Directive. Reproduce word for word the line that contains "(401, 390) = (818, 409): turquoise" and each line that follows it, stopping after the final line of the material.

Data provided.
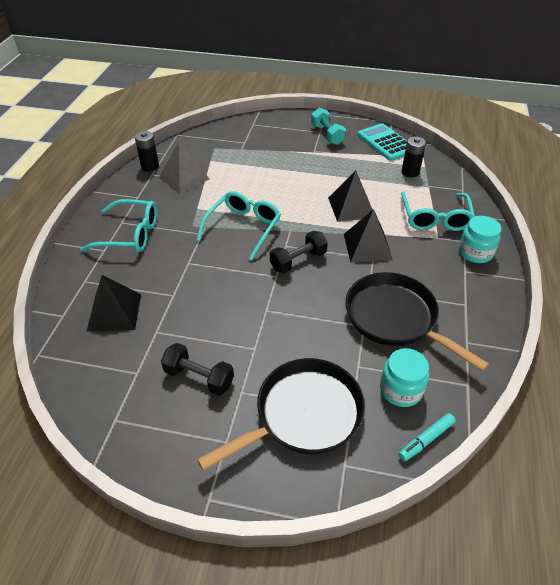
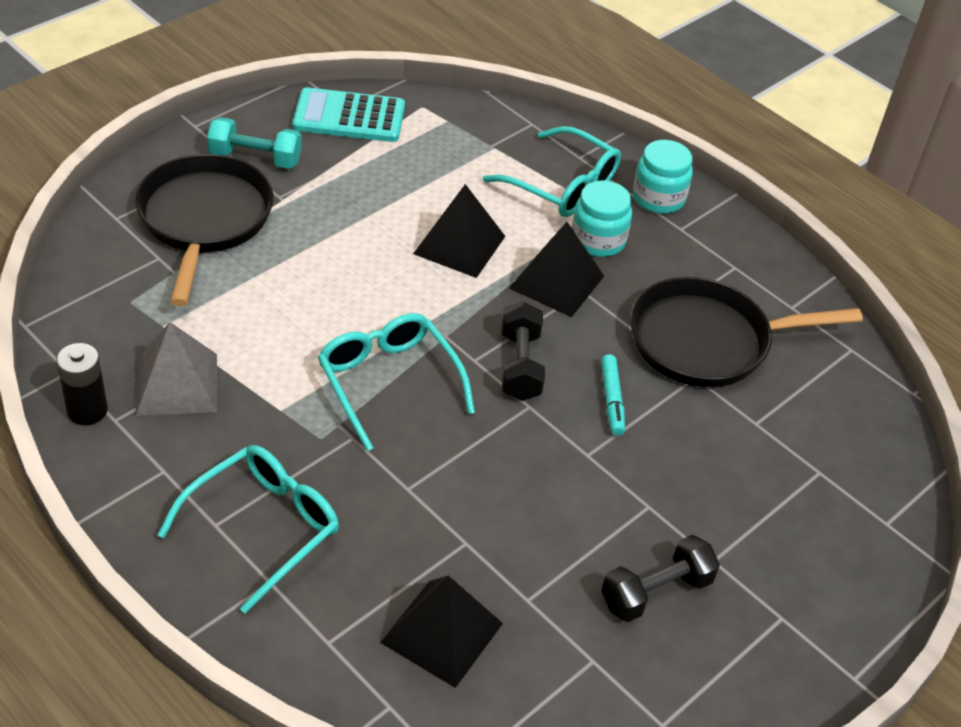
camera: 60 degrees left, 0 degrees up
(303, 415) = (793, 519): black pan -> black pan (204, 220)
(401, 390) = (818, 409): turquoise jar -> turquoise jar (598, 240)
(410, 172) = (444, 142): black battery -> none
(426, 440) = (899, 433): turquoise marker -> turquoise marker (612, 400)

Written solution.
(401, 390) = (818, 409): turquoise jar -> turquoise jar (598, 240)
(410, 172) = (444, 142): black battery -> none
(426, 440) = (899, 433): turquoise marker -> turquoise marker (612, 400)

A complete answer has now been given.